> EXERCISE BRIEF: Excluding pictures, transcribe precisely the lines from the one containing "(336, 383) = (377, 365): green" to the final line of the listing below, inclusive, and nothing more.

> EXERCISE INPUTS:
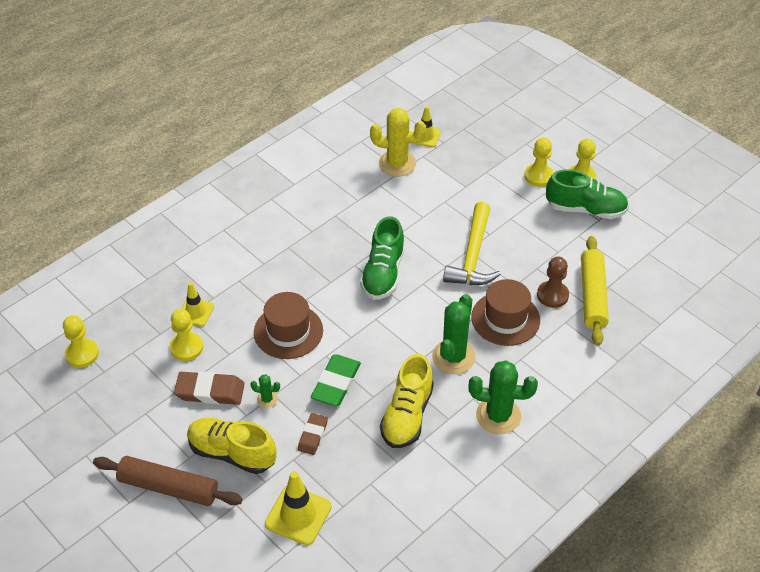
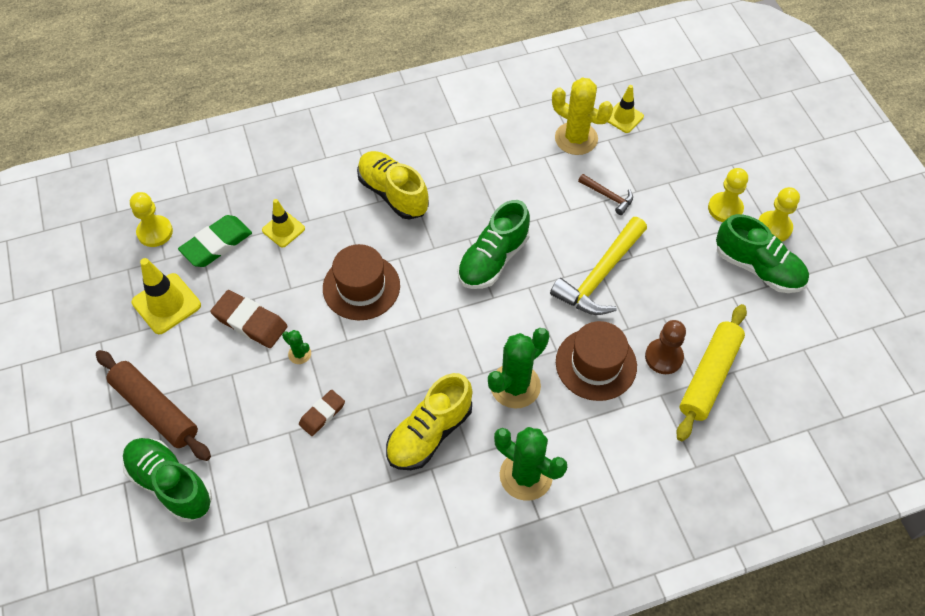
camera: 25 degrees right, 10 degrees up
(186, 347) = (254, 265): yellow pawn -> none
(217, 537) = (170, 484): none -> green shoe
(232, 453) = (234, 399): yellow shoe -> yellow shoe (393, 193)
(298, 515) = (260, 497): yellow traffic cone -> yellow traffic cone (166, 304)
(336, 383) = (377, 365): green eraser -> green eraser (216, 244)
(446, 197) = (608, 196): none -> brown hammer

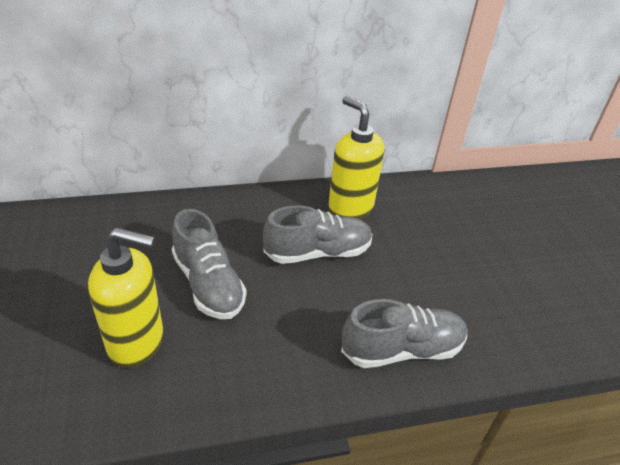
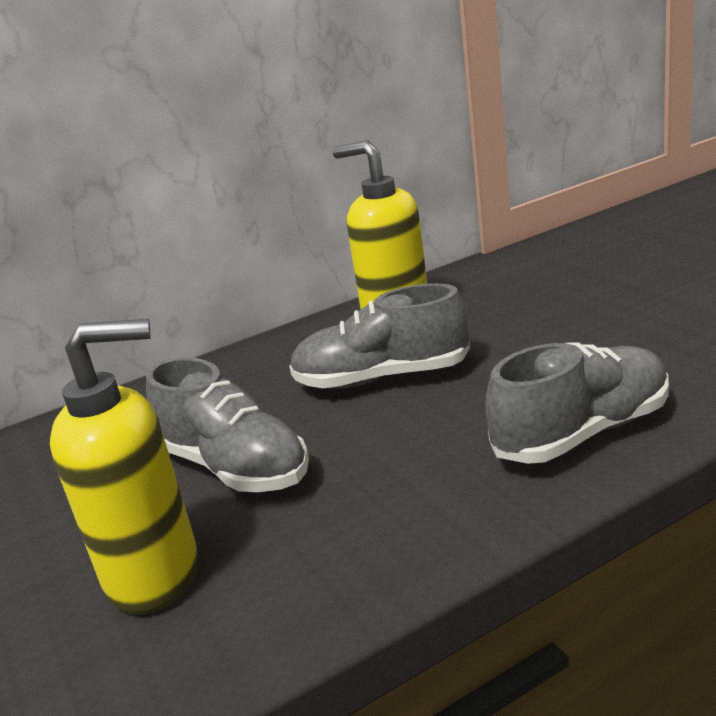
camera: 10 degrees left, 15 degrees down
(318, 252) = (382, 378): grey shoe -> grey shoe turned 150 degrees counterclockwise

> ANSWER SPACE:
(336, 383) = (377, 365): green eraser -> green eraser (216, 244)
(446, 197) = (608, 196): none -> brown hammer

camera: 10 degrees left, 15 degrees down
(318, 252) = (382, 378): grey shoe -> grey shoe turned 150 degrees counterclockwise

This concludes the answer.